● Work to complete
Using the data below, return every line that holds the word "purple".

● Given records
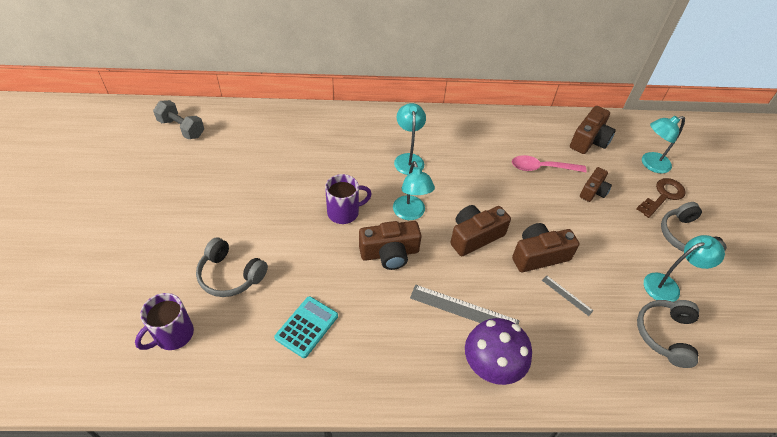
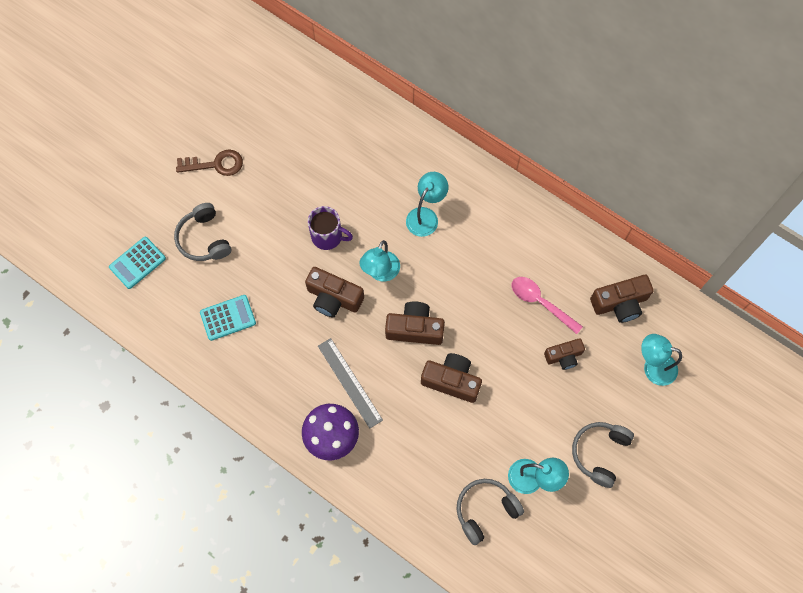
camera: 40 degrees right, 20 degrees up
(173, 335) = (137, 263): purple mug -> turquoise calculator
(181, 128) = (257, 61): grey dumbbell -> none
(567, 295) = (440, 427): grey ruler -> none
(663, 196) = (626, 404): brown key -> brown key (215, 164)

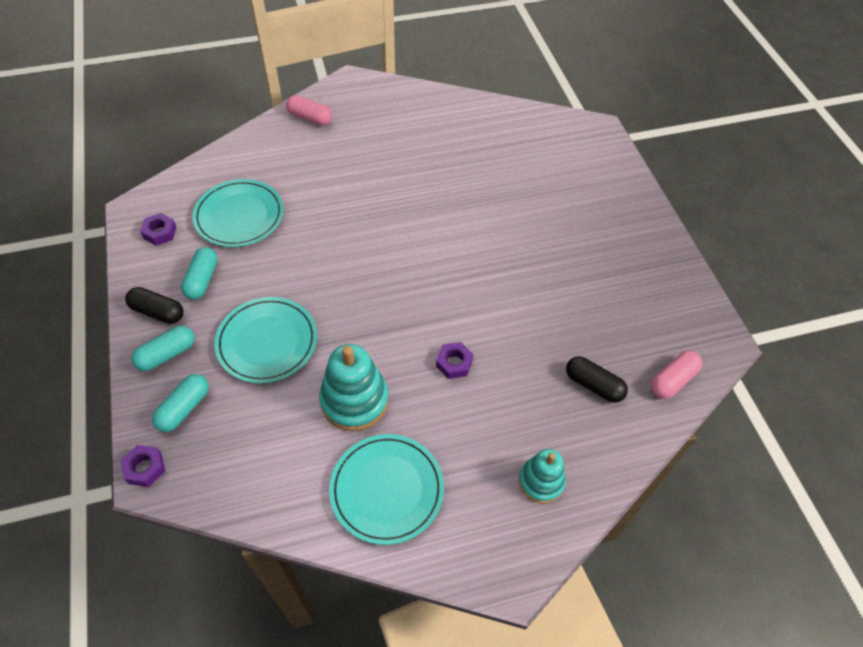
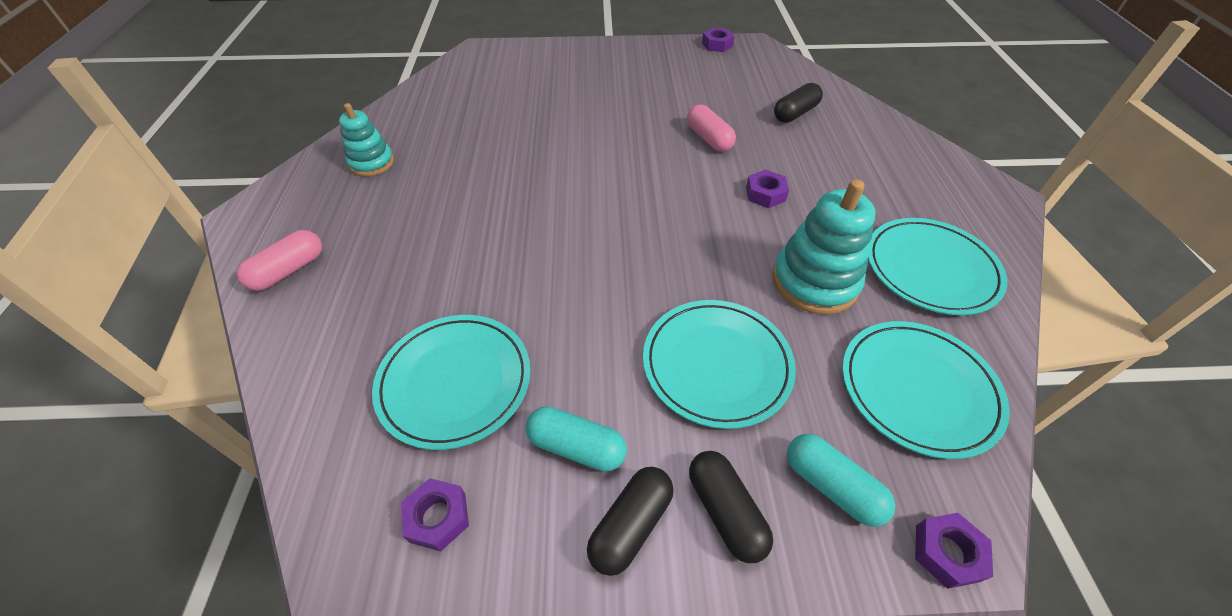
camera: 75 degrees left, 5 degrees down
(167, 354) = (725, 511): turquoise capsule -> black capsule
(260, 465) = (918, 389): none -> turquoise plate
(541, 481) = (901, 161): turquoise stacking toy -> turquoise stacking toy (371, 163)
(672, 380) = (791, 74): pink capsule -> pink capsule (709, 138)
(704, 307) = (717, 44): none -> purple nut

---

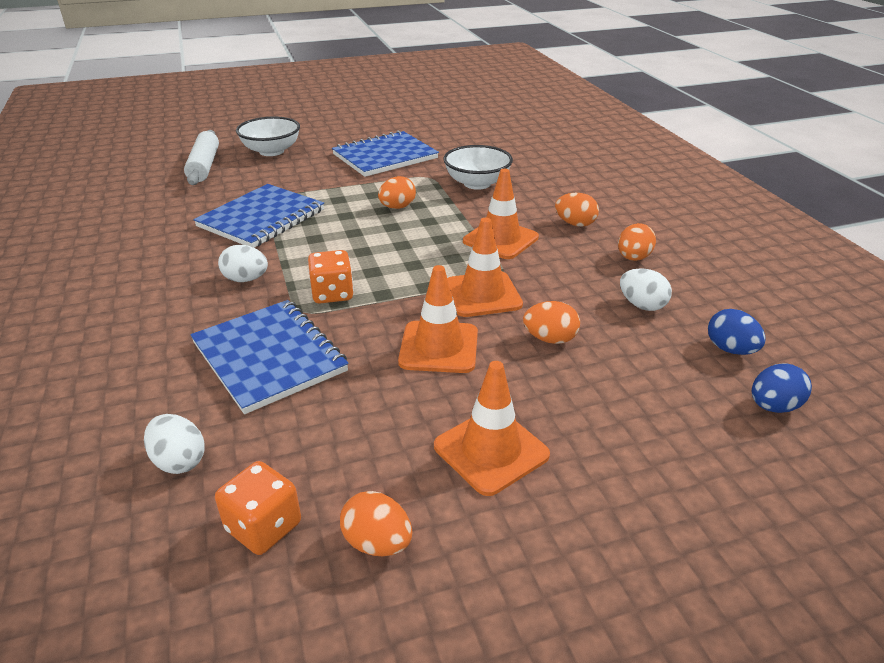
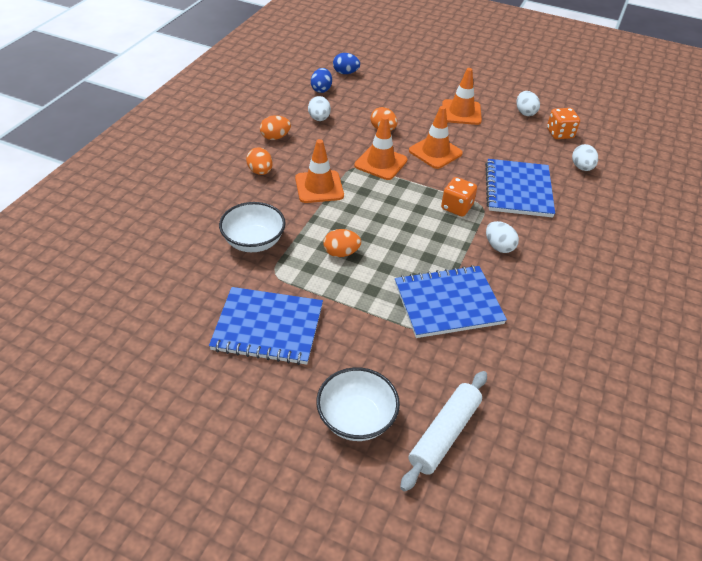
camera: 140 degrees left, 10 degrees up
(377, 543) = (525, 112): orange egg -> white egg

● Exercise output
(173, 335) = (137, 263): purple mug -> turquoise calculator
(704, 307) = (717, 44): none -> purple nut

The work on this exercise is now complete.